Problem statement:
Reproduce each record exactly, leaving nothing out.

:: Extracted records ::

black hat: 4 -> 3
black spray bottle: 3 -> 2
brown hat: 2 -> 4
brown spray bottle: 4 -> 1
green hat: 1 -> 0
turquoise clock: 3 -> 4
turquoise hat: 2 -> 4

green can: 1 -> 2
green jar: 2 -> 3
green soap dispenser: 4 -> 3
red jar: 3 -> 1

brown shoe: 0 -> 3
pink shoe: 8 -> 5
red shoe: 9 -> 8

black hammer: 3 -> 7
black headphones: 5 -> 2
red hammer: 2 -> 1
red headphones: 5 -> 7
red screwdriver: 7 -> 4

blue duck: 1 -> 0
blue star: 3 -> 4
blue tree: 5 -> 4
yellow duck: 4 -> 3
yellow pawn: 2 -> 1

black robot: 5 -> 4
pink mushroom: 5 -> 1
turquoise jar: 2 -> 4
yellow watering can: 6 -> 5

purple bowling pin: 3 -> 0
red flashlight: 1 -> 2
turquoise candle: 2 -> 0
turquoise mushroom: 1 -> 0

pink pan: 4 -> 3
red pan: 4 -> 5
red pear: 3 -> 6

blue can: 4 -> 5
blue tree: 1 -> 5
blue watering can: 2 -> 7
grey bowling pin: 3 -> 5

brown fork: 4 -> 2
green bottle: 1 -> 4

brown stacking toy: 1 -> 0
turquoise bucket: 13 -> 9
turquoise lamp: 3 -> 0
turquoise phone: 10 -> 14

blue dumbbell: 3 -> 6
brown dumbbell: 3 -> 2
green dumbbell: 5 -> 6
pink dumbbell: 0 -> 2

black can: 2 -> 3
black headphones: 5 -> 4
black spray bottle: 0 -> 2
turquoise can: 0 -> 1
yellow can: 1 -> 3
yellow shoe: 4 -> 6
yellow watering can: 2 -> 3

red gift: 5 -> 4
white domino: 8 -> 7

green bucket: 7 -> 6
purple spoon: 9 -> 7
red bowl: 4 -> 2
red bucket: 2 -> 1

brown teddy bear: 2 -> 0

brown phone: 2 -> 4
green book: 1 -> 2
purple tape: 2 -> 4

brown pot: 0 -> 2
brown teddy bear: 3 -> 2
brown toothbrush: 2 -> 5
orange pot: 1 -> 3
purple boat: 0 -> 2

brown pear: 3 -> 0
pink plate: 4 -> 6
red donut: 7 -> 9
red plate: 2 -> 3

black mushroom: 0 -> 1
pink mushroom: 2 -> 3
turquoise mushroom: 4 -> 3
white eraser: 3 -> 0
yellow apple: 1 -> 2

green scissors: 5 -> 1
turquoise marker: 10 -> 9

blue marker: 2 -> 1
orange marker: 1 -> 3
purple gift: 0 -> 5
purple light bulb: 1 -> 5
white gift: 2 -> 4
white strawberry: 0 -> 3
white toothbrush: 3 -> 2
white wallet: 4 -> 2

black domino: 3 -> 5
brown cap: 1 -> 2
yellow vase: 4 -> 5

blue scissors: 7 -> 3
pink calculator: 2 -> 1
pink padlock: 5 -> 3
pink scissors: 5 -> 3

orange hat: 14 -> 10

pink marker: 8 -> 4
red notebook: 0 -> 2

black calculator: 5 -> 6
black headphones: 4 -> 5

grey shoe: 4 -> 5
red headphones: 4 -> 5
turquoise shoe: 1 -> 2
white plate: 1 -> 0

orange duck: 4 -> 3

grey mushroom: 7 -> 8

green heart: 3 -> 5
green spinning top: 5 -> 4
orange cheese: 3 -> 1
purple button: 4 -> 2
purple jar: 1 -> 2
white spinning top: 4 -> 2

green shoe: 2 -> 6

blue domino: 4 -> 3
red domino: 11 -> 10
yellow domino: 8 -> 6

:::

Reply to the task:
black hat: 4 -> 3
black spray bottle: 3 -> 2
brown hat: 2 -> 4
brown spray bottle: 4 -> 1
green hat: 1 -> 0
turquoise clock: 3 -> 4
turquoise hat: 2 -> 4

green can: 1 -> 2
green jar: 2 -> 3
green soap dispenser: 4 -> 3
red jar: 3 -> 1

brown shoe: 0 -> 3
pink shoe: 8 -> 5
red shoe: 9 -> 8

black hammer: 3 -> 7
black headphones: 5 -> 2
red hammer: 2 -> 1
red headphones: 5 -> 7
red screwdriver: 7 -> 4

blue duck: 1 -> 0
blue star: 3 -> 4
blue tree: 5 -> 4
yellow duck: 4 -> 3
yellow pawn: 2 -> 1

black robot: 5 -> 4
pink mushroom: 5 -> 1
turquoise jar: 2 -> 4
yellow watering can: 6 -> 5

purple bowling pin: 3 -> 0
red flashlight: 1 -> 2
turquoise candle: 2 -> 0
turquoise mushroom: 1 -> 0

pink pan: 4 -> 3
red pan: 4 -> 5
red pear: 3 -> 6

blue can: 4 -> 5
blue tree: 1 -> 5
blue watering can: 2 -> 7
grey bowling pin: 3 -> 5

brown fork: 4 -> 2
green bottle: 1 -> 4

brown stacking toy: 1 -> 0
turquoise bucket: 13 -> 9
turquoise lamp: 3 -> 0
turquoise phone: 10 -> 14

blue dumbbell: 3 -> 6
brown dumbbell: 3 -> 2
green dumbbell: 5 -> 6
pink dumbbell: 0 -> 2

black can: 2 -> 3
black headphones: 5 -> 4
black spray bottle: 0 -> 2
turquoise can: 0 -> 1
yellow can: 1 -> 3
yellow shoe: 4 -> 6
yellow watering can: 2 -> 3

red gift: 5 -> 4
white domino: 8 -> 7

green bucket: 7 -> 6
purple spoon: 9 -> 7
red bowl: 4 -> 2
red bucket: 2 -> 1

brown teddy bear: 2 -> 0

brown phone: 2 -> 4
green book: 1 -> 2
purple tape: 2 -> 4

brown pot: 0 -> 2
brown teddy bear: 3 -> 2
brown toothbrush: 2 -> 5
orange pot: 1 -> 3
purple boat: 0 -> 2

brown pear: 3 -> 0
pink plate: 4 -> 6
red donut: 7 -> 9
red plate: 2 -> 3

black mushroom: 0 -> 1
pink mushroom: 2 -> 3
turquoise mushroom: 4 -> 3
white eraser: 3 -> 0
yellow apple: 1 -> 2

green scissors: 5 -> 1
turquoise marker: 10 -> 9

blue marker: 2 -> 1
orange marker: 1 -> 3
purple gift: 0 -> 5
purple light bulb: 1 -> 5
white gift: 2 -> 4
white strawberry: 0 -> 3
white toothbrush: 3 -> 2
white wallet: 4 -> 2

black domino: 3 -> 5
brown cap: 1 -> 2
yellow vase: 4 -> 5

blue scissors: 7 -> 3
pink calculator: 2 -> 1
pink padlock: 5 -> 3
pink scissors: 5 -> 3

orange hat: 14 -> 10

pink marker: 8 -> 4
red notebook: 0 -> 2

black calculator: 5 -> 6
black headphones: 4 -> 5

grey shoe: 4 -> 5
red headphones: 4 -> 5
turquoise shoe: 1 -> 2
white plate: 1 -> 0

orange duck: 4 -> 3

grey mushroom: 7 -> 8

green heart: 3 -> 5
green spinning top: 5 -> 4
orange cheese: 3 -> 1
purple button: 4 -> 2
purple jar: 1 -> 2
white spinning top: 4 -> 2

green shoe: 2 -> 6

blue domino: 4 -> 3
red domino: 11 -> 10
yellow domino: 8 -> 6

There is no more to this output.